Task directions:
Beginning at the line that includes "KEYS3 pin K3: D5 -> D7", return each line exactly through the end of the listing, and no line before it.

Entries supplied:
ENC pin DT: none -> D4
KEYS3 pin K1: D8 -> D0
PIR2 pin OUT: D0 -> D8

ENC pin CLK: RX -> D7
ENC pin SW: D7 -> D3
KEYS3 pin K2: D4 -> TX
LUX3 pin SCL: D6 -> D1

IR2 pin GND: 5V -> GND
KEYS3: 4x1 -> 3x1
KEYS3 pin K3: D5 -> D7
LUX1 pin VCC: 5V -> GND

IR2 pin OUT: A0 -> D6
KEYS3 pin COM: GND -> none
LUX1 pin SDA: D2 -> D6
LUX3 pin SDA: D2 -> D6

Exercise result:
KEYS3 pin K3: D5 -> D7
LUX1 pin VCC: 5V -> GND

IR2 pin OUT: A0 -> D6
KEYS3 pin COM: GND -> none
LUX1 pin SDA: D2 -> D6
LUX3 pin SDA: D2 -> D6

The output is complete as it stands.